#### Data excerpts
^^^^
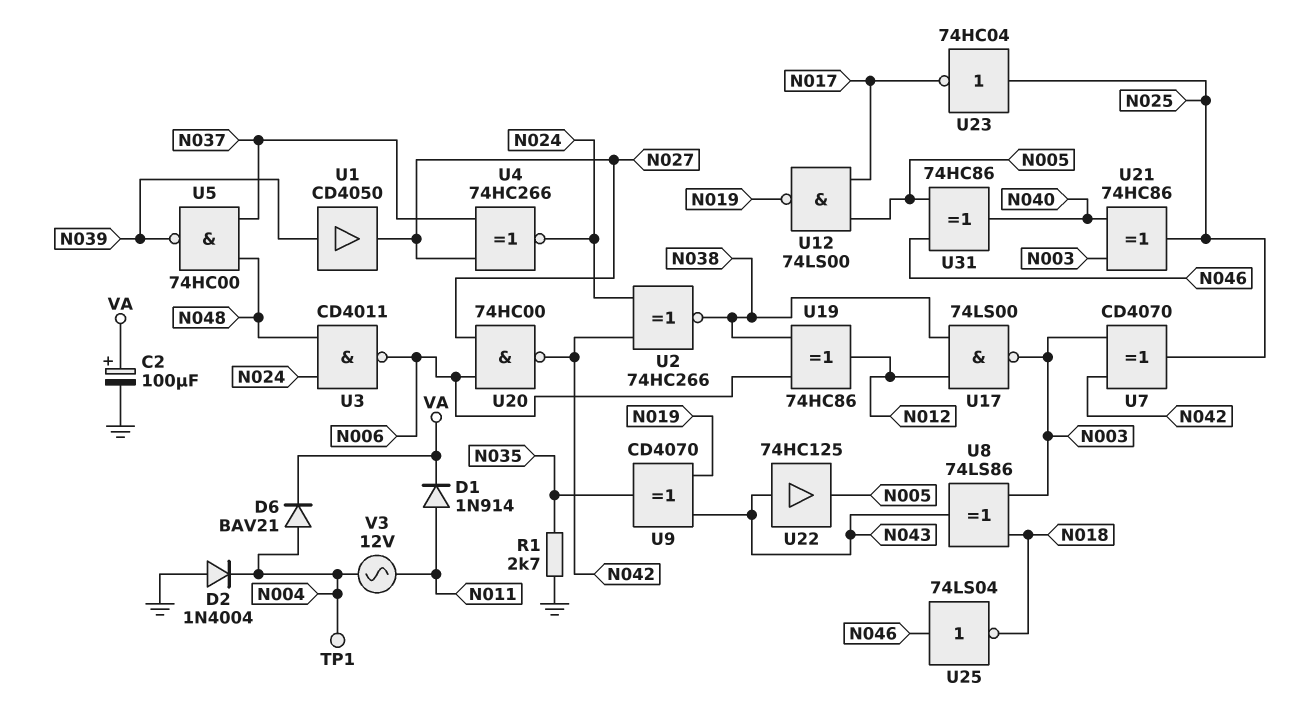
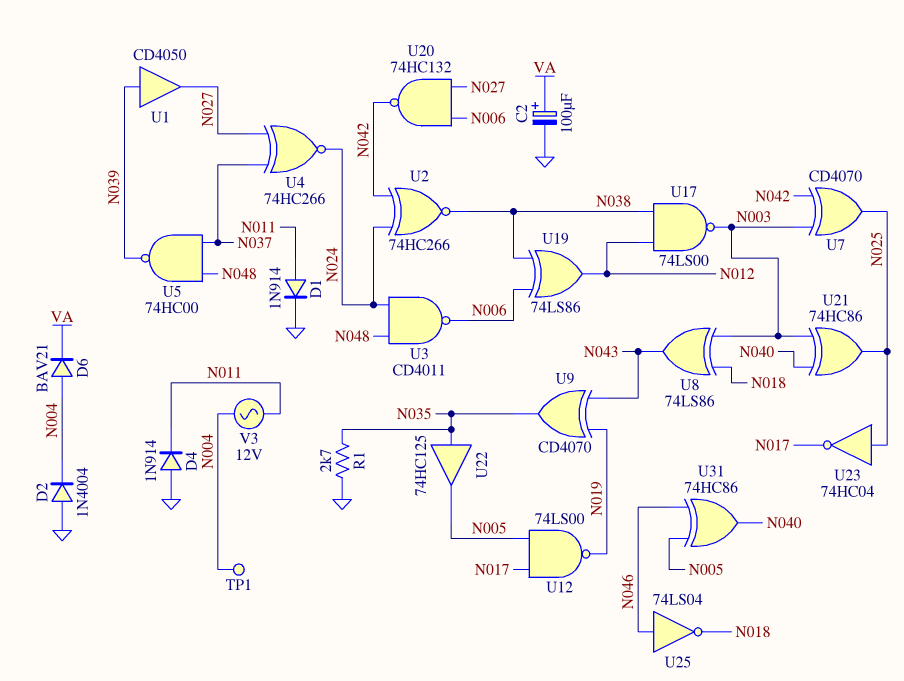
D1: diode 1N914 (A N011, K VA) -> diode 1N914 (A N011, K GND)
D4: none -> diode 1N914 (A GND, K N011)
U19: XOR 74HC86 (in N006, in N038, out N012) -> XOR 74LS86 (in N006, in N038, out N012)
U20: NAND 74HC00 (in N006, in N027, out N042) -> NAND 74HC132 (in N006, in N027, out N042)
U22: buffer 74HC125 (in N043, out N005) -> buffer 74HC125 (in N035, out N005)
^^^^
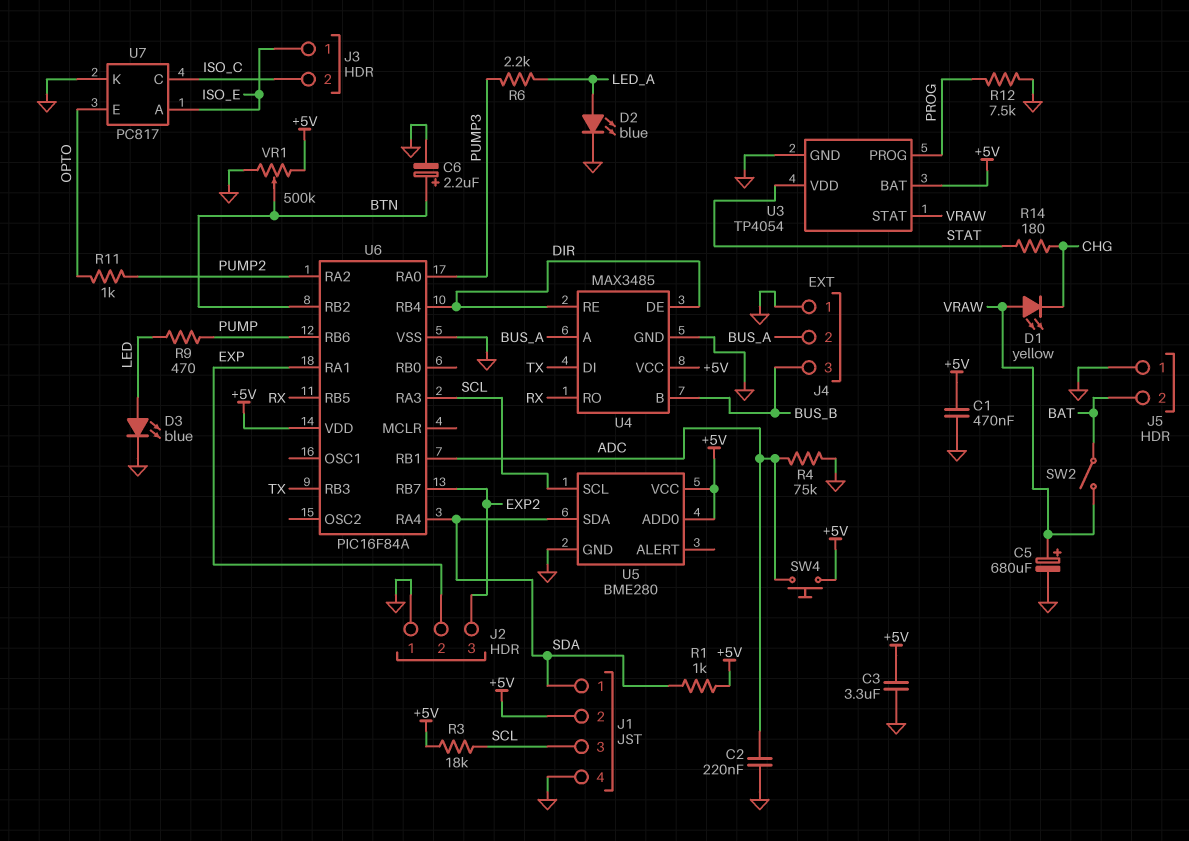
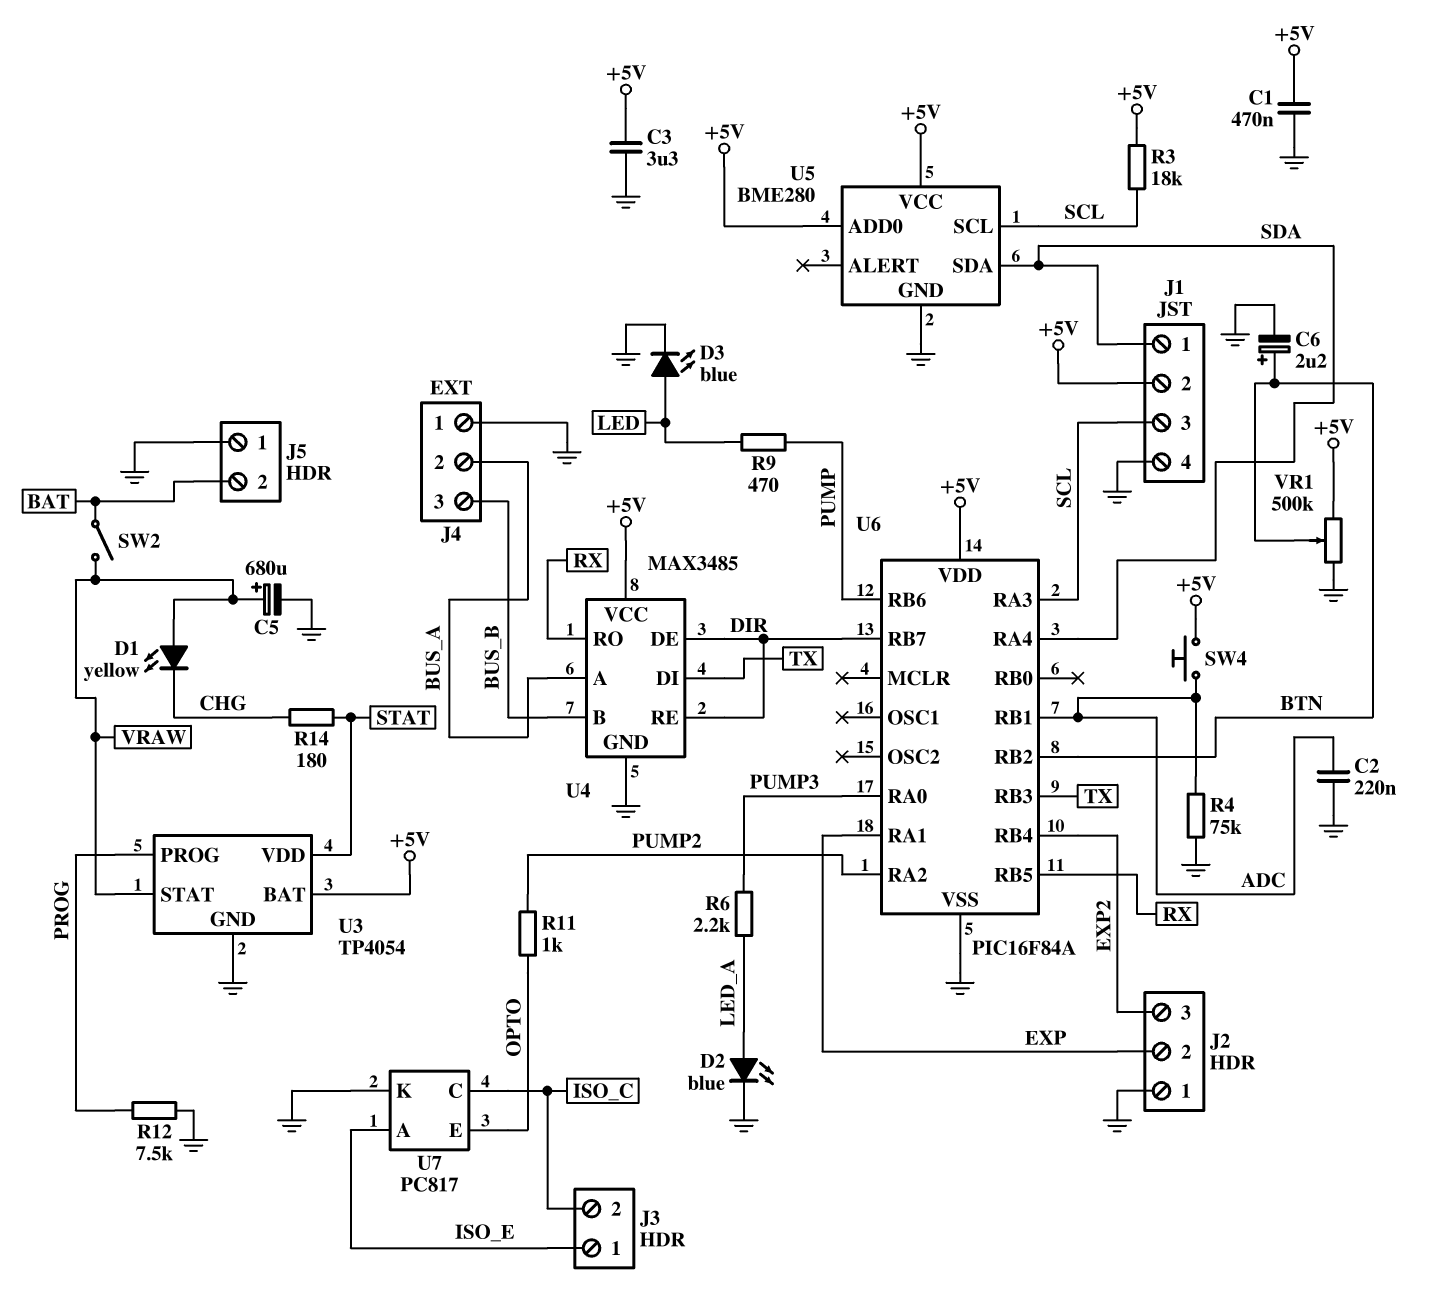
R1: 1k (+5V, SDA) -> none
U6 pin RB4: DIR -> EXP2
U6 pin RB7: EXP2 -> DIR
^^^^
The count of lines above that contain "diode" is all that should be given.

#### Finished exercise
2